● **Exercise brief**: Your answer must be every line of the data that holds the string "tile".

● **Information supplied**:
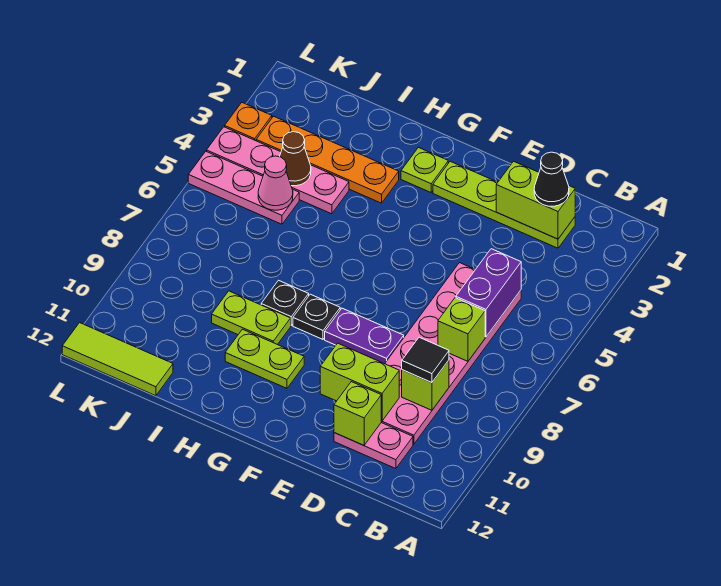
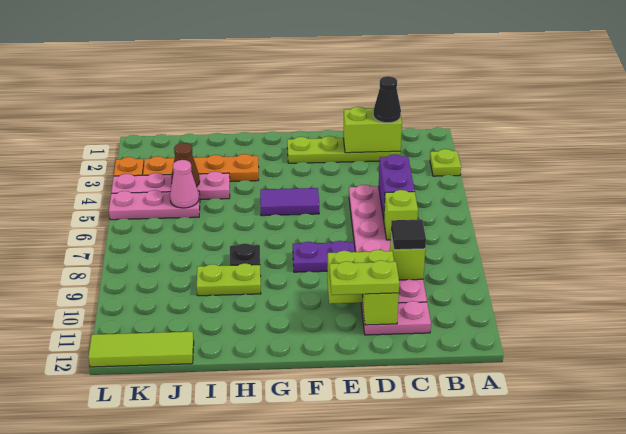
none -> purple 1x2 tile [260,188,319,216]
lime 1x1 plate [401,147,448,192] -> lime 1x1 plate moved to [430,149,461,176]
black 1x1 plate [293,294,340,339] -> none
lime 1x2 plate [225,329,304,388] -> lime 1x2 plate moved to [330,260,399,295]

==

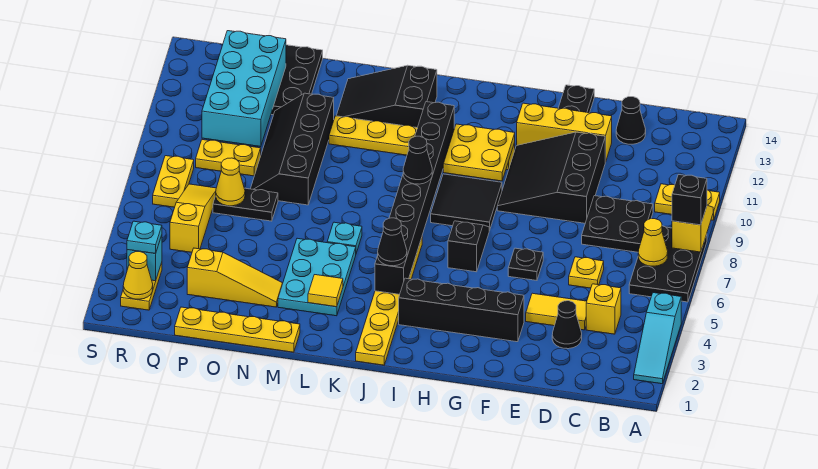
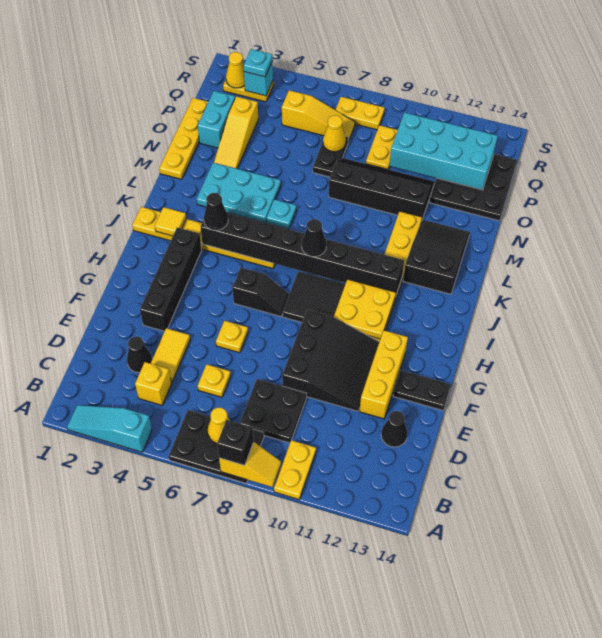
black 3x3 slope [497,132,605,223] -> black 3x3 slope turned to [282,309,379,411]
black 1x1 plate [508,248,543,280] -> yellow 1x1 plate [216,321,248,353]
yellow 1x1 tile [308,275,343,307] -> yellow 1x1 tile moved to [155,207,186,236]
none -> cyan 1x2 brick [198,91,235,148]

...

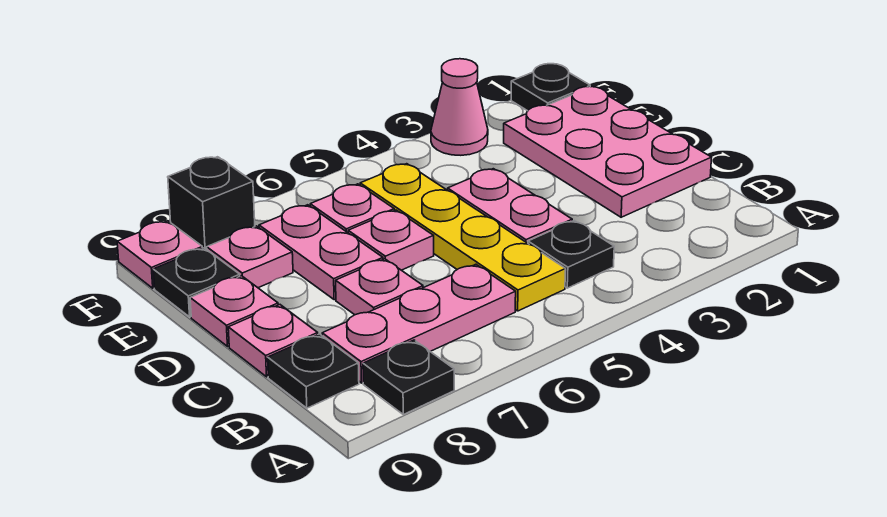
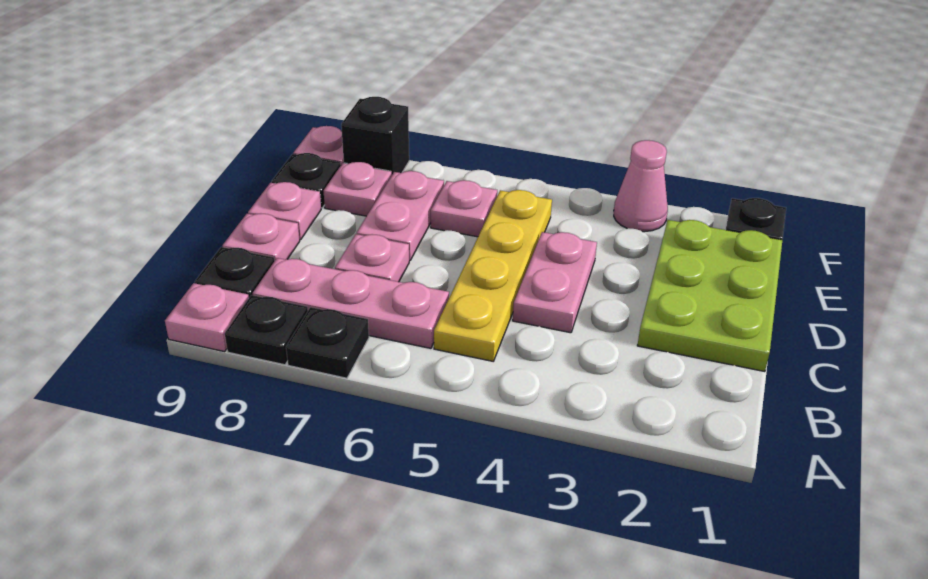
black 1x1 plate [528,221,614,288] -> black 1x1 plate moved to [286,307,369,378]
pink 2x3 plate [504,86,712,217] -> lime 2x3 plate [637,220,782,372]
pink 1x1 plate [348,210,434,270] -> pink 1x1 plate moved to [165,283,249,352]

● **Exercise result**:
none -> purple 1x2 tile [260,188,319,216]
yellow 1x1 tile [308,275,343,307] -> yellow 1x1 tile moved to [155,207,186,236]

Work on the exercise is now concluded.